## Required action:
Each entry must be returned exactly. None may be omitted.

## Material for this exercise:
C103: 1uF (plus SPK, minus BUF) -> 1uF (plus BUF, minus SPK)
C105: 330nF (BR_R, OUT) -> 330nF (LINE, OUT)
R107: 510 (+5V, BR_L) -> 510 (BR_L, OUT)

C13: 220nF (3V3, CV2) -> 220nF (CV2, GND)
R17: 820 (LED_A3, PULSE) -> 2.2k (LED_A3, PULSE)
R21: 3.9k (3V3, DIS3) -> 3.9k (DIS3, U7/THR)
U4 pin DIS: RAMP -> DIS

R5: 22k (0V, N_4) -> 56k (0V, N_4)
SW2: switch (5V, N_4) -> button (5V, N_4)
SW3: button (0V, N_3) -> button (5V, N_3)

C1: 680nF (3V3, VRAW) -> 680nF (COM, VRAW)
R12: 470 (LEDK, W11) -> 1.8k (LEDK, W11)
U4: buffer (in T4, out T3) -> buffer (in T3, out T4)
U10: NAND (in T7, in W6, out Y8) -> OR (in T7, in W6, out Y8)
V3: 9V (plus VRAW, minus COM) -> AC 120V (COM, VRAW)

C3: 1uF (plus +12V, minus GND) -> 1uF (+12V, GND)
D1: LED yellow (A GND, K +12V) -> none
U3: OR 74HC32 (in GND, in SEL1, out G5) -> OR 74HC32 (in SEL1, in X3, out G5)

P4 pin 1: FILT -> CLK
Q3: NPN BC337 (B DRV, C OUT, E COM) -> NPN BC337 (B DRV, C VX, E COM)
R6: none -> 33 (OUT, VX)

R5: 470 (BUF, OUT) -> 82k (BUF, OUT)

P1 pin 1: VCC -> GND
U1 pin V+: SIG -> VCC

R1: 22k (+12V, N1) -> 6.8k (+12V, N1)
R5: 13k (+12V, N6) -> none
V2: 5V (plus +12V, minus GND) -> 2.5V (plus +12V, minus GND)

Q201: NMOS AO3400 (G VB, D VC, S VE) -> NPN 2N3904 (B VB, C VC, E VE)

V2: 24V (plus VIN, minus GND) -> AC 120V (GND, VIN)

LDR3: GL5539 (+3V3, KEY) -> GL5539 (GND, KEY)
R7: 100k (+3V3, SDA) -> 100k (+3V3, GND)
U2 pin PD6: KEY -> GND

## Written reply:
C103: 1uF (plus SPK, minus BUF) -> 1uF (plus BUF, minus SPK)
C105: 330nF (BR_R, OUT) -> 330nF (LINE, OUT)
R107: 510 (+5V, BR_L) -> 510 (BR_L, OUT)

C13: 220nF (3V3, CV2) -> 220nF (CV2, GND)
R17: 820 (LED_A3, PULSE) -> 2.2k (LED_A3, PULSE)
R21: 3.9k (3V3, DIS3) -> 3.9k (DIS3, U7/THR)
U4 pin DIS: RAMP -> DIS

R5: 22k (0V, N_4) -> 56k (0V, N_4)
SW2: switch (5V, N_4) -> button (5V, N_4)
SW3: button (0V, N_3) -> button (5V, N_3)

C1: 680nF (3V3, VRAW) -> 680nF (COM, VRAW)
R12: 470 (LEDK, W11) -> 1.8k (LEDK, W11)
U4: buffer (in T4, out T3) -> buffer (in T3, out T4)
U10: NAND (in T7, in W6, out Y8) -> OR (in T7, in W6, out Y8)
V3: 9V (plus VRAW, minus COM) -> AC 120V (COM, VRAW)

C3: 1uF (plus +12V, minus GND) -> 1uF (+12V, GND)
D1: LED yellow (A GND, K +12V) -> none
U3: OR 74HC32 (in GND, in SEL1, out G5) -> OR 74HC32 (in SEL1, in X3, out G5)

P4 pin 1: FILT -> CLK
Q3: NPN BC337 (B DRV, C OUT, E COM) -> NPN BC337 (B DRV, C VX, E COM)
R6: none -> 33 (OUT, VX)

R5: 470 (BUF, OUT) -> 82k (BUF, OUT)

P1 pin 1: VCC -> GND
U1 pin V+: SIG -> VCC

R1: 22k (+12V, N1) -> 6.8k (+12V, N1)
R5: 13k (+12V, N6) -> none
V2: 5V (plus +12V, minus GND) -> 2.5V (plus +12V, minus GND)

Q201: NMOS AO3400 (G VB, D VC, S VE) -> NPN 2N3904 (B VB, C VC, E VE)

V2: 24V (plus VIN, minus GND) -> AC 120V (GND, VIN)

LDR3: GL5539 (+3V3, KEY) -> GL5539 (GND, KEY)
R7: 100k (+3V3, SDA) -> 100k (+3V3, GND)
U2 pin PD6: KEY -> GND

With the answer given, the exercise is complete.